### Information shown:
***

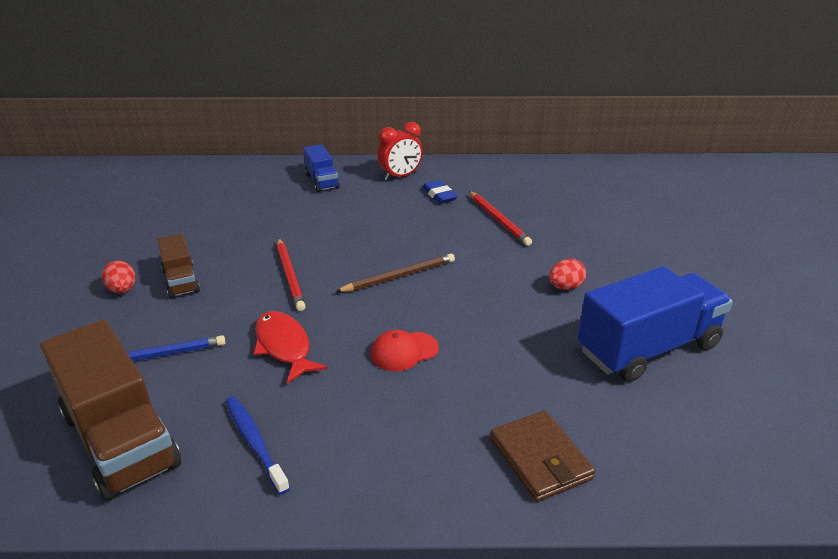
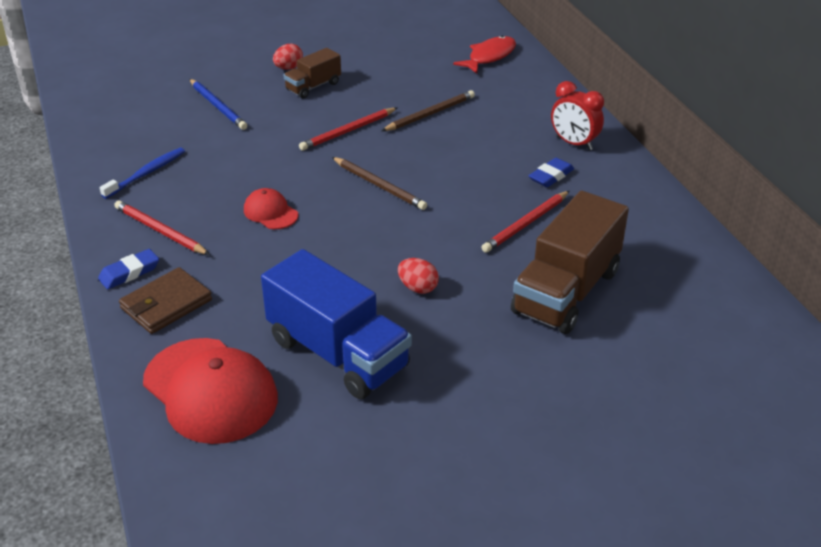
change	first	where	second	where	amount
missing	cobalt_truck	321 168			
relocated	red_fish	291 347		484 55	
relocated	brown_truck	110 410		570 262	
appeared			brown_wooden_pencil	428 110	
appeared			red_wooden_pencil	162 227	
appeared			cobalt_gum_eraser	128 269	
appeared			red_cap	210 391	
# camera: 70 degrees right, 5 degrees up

***

### What to work on:
Please set down every record above exactly as it appears, leaving out the pictures.

### Result:
change	first	where	second	where	amount
missing	cobalt_truck	321 168			
relocated	red_fish	291 347		484 55	
relocated	brown_truck	110 410		570 262	
appeared			brown_wooden_pencil	428 110	
appeared			red_wooden_pencil	162 227	
appeared			cobalt_gum_eraser	128 269	
appeared			red_cap	210 391	
# camera: 70 degrees right, 5 degrees up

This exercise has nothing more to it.